WORK REQUIRED: Rewrite every line of the material below as a numbered list, leaving out any blank lines. Don't include the picture markers in your answer.

-- start SOURCE MATERIAL --

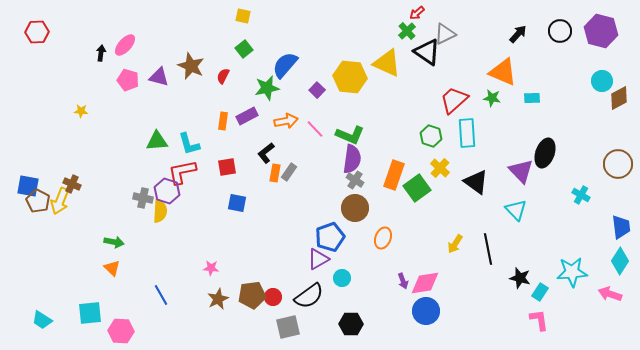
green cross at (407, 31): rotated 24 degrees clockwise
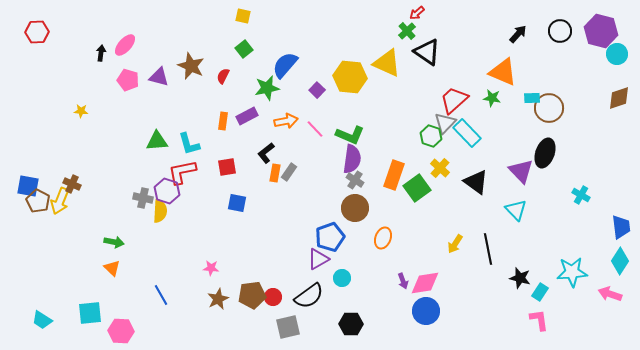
gray triangle at (445, 34): moved 89 px down; rotated 20 degrees counterclockwise
cyan circle at (602, 81): moved 15 px right, 27 px up
brown diamond at (619, 98): rotated 10 degrees clockwise
cyan rectangle at (467, 133): rotated 40 degrees counterclockwise
brown circle at (618, 164): moved 69 px left, 56 px up
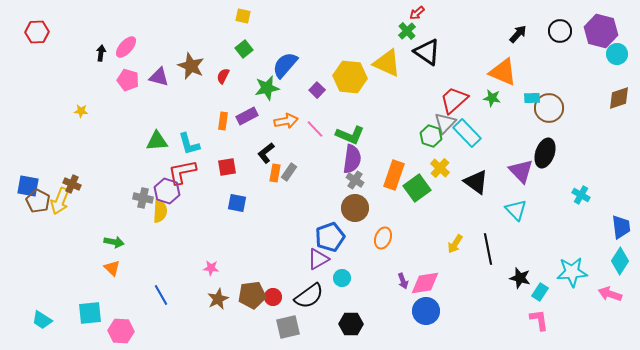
pink ellipse at (125, 45): moved 1 px right, 2 px down
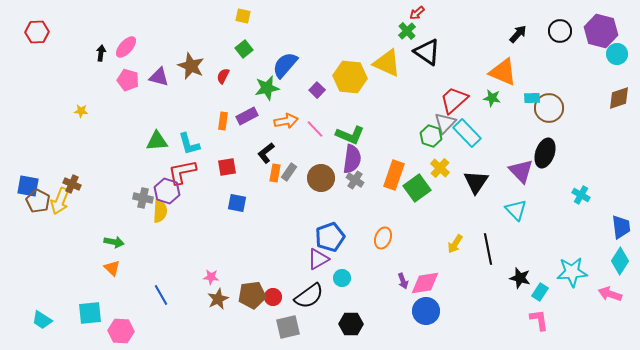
black triangle at (476, 182): rotated 28 degrees clockwise
brown circle at (355, 208): moved 34 px left, 30 px up
pink star at (211, 268): moved 9 px down
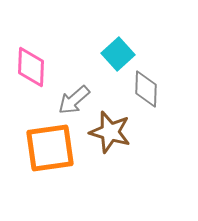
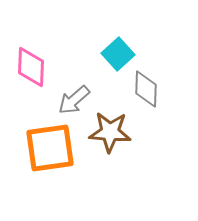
brown star: rotated 12 degrees counterclockwise
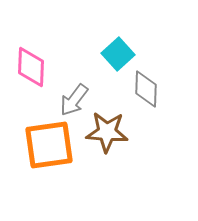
gray arrow: rotated 12 degrees counterclockwise
brown star: moved 3 px left
orange square: moved 1 px left, 3 px up
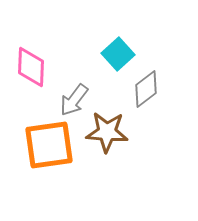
gray diamond: rotated 51 degrees clockwise
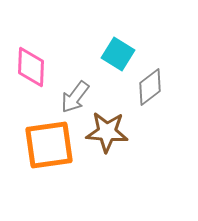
cyan square: rotated 16 degrees counterclockwise
gray diamond: moved 4 px right, 2 px up
gray arrow: moved 1 px right, 3 px up
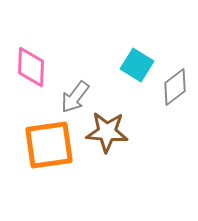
cyan square: moved 19 px right, 11 px down
gray diamond: moved 25 px right
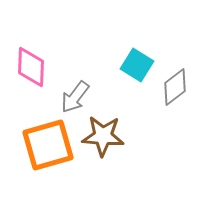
brown star: moved 4 px left, 4 px down
orange square: moved 1 px left; rotated 8 degrees counterclockwise
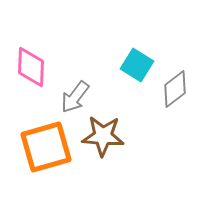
gray diamond: moved 2 px down
orange square: moved 2 px left, 2 px down
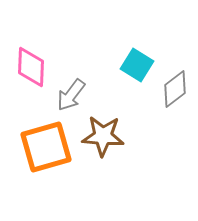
gray arrow: moved 4 px left, 2 px up
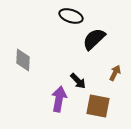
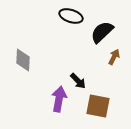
black semicircle: moved 8 px right, 7 px up
brown arrow: moved 1 px left, 16 px up
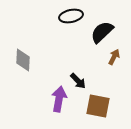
black ellipse: rotated 30 degrees counterclockwise
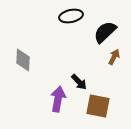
black semicircle: moved 3 px right
black arrow: moved 1 px right, 1 px down
purple arrow: moved 1 px left
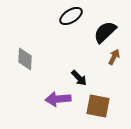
black ellipse: rotated 20 degrees counterclockwise
gray diamond: moved 2 px right, 1 px up
black arrow: moved 4 px up
purple arrow: rotated 105 degrees counterclockwise
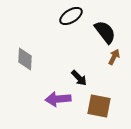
black semicircle: rotated 95 degrees clockwise
brown square: moved 1 px right
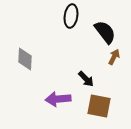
black ellipse: rotated 50 degrees counterclockwise
black arrow: moved 7 px right, 1 px down
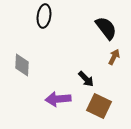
black ellipse: moved 27 px left
black semicircle: moved 1 px right, 4 px up
gray diamond: moved 3 px left, 6 px down
brown square: rotated 15 degrees clockwise
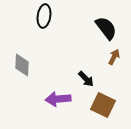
brown square: moved 4 px right, 1 px up
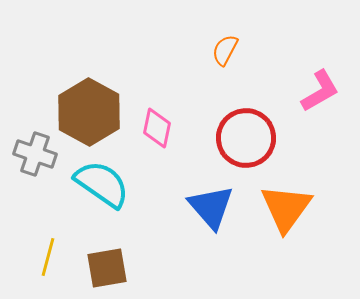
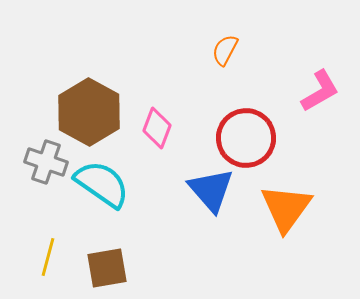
pink diamond: rotated 9 degrees clockwise
gray cross: moved 11 px right, 8 px down
blue triangle: moved 17 px up
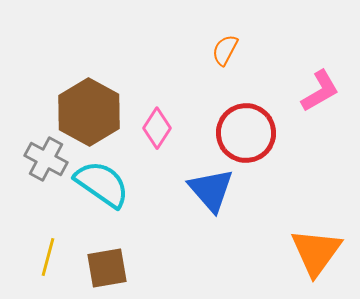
pink diamond: rotated 12 degrees clockwise
red circle: moved 5 px up
gray cross: moved 3 px up; rotated 9 degrees clockwise
orange triangle: moved 30 px right, 44 px down
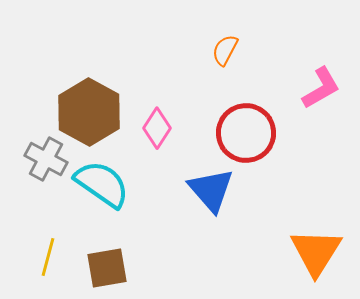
pink L-shape: moved 1 px right, 3 px up
orange triangle: rotated 4 degrees counterclockwise
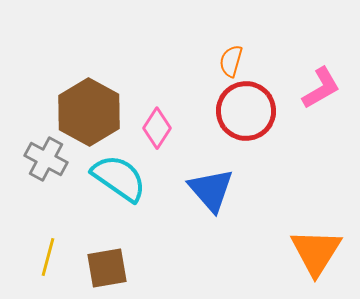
orange semicircle: moved 6 px right, 11 px down; rotated 12 degrees counterclockwise
red circle: moved 22 px up
cyan semicircle: moved 17 px right, 6 px up
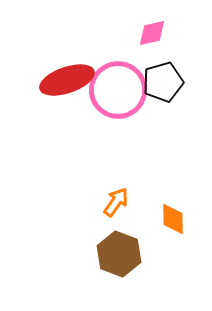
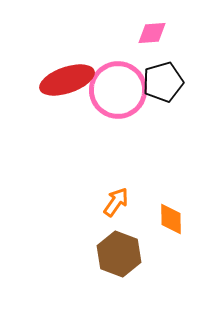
pink diamond: rotated 8 degrees clockwise
orange diamond: moved 2 px left
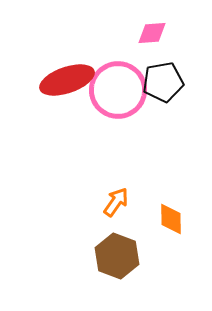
black pentagon: rotated 6 degrees clockwise
brown hexagon: moved 2 px left, 2 px down
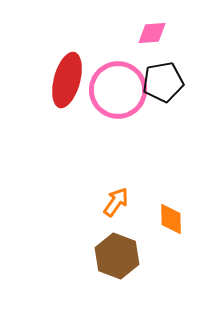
red ellipse: rotated 56 degrees counterclockwise
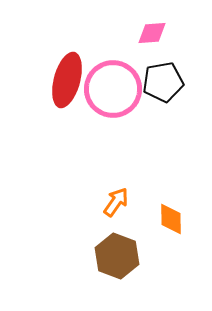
pink circle: moved 5 px left, 1 px up
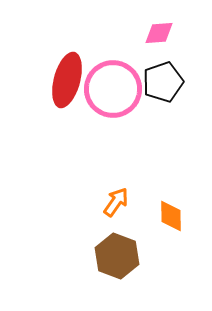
pink diamond: moved 7 px right
black pentagon: rotated 9 degrees counterclockwise
orange diamond: moved 3 px up
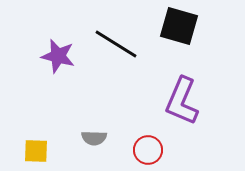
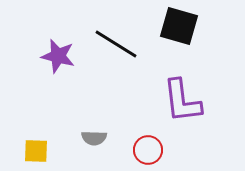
purple L-shape: rotated 30 degrees counterclockwise
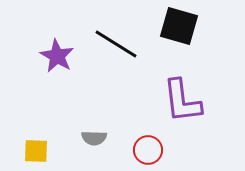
purple star: moved 1 px left; rotated 16 degrees clockwise
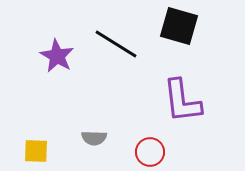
red circle: moved 2 px right, 2 px down
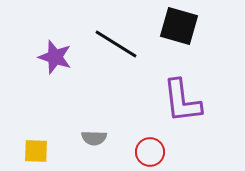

-- end SOURCE MATERIAL --

ANSWER TO THE EXERCISE:
1. green cross at (407, 31): rotated 24 degrees clockwise
2. gray triangle at (445, 34): moved 89 px down; rotated 20 degrees counterclockwise
3. cyan circle at (602, 81): moved 15 px right, 27 px up
4. brown diamond at (619, 98): rotated 10 degrees clockwise
5. cyan rectangle at (467, 133): rotated 40 degrees counterclockwise
6. brown circle at (618, 164): moved 69 px left, 56 px up
7. pink ellipse at (125, 45): moved 1 px right, 2 px down
8. black triangle at (476, 182): rotated 28 degrees clockwise
9. brown circle at (355, 208): moved 34 px left, 30 px up
10. pink star at (211, 268): moved 9 px down
11. brown star: rotated 12 degrees counterclockwise
12. gray arrow: rotated 12 degrees counterclockwise
13. brown star: moved 3 px left
14. orange square: moved 1 px left, 3 px up
15. gray diamond: rotated 51 degrees clockwise
16. cyan square: rotated 16 degrees counterclockwise
17. gray diamond: moved 4 px right, 2 px up
18. gray arrow: moved 1 px right, 3 px up
19. cyan square: moved 19 px right, 11 px down
20. gray diamond: moved 25 px right
21. brown star: moved 4 px left, 4 px down
22. orange square: moved 1 px left; rotated 8 degrees counterclockwise
23. gray diamond: moved 2 px down
24. orange square: moved 2 px left, 2 px down
25. gray arrow: moved 4 px left, 2 px up
26. black semicircle: moved 8 px right, 7 px up
27. brown arrow: moved 1 px left, 16 px up
28. black ellipse: rotated 30 degrees counterclockwise
29. black semicircle: moved 3 px right
30. black arrow: moved 1 px right, 1 px down
31. purple arrow: moved 1 px left
32. black ellipse: rotated 20 degrees counterclockwise
33. gray diamond: moved 2 px right, 1 px up
34. black arrow: moved 4 px up
35. purple arrow: rotated 105 degrees counterclockwise
36. black semicircle: rotated 95 degrees clockwise
37. brown square: moved 1 px right
38. black ellipse: rotated 50 degrees counterclockwise
39. black arrow: moved 7 px right, 1 px down
40. black ellipse: moved 27 px left
41. black semicircle: moved 1 px right, 4 px up
42. gray diamond: moved 3 px left, 6 px down
43. brown square: rotated 15 degrees clockwise
44. brown square: moved 4 px right, 1 px up
45. pink diamond: rotated 9 degrees clockwise
46. gray cross: moved 11 px right, 8 px down
47. blue triangle: moved 17 px up
48. pink diamond: rotated 12 degrees clockwise
49. red circle: moved 5 px up
50. gray cross: moved 3 px up; rotated 9 degrees clockwise
51. orange triangle: moved 30 px right, 44 px down
52. pink L-shape: moved 1 px right, 3 px up
53. orange triangle: rotated 4 degrees counterclockwise
54. orange semicircle: moved 6 px right, 11 px down; rotated 12 degrees counterclockwise
55. red circle: moved 22 px up
56. cyan semicircle: moved 17 px right, 6 px up
57. pink diamond: rotated 8 degrees clockwise
58. orange diamond: moved 2 px left
59. black pentagon: rotated 6 degrees clockwise
60. brown hexagon: moved 2 px left, 2 px down
61. red ellipse: rotated 56 degrees counterclockwise
62. pink circle: moved 5 px left, 1 px up
63. pink diamond: moved 7 px right
64. black pentagon: rotated 9 degrees counterclockwise
65. orange diamond: moved 3 px up
66. purple L-shape: rotated 30 degrees counterclockwise
67. purple star: moved 1 px left; rotated 16 degrees clockwise
68. red circle: moved 2 px right, 2 px down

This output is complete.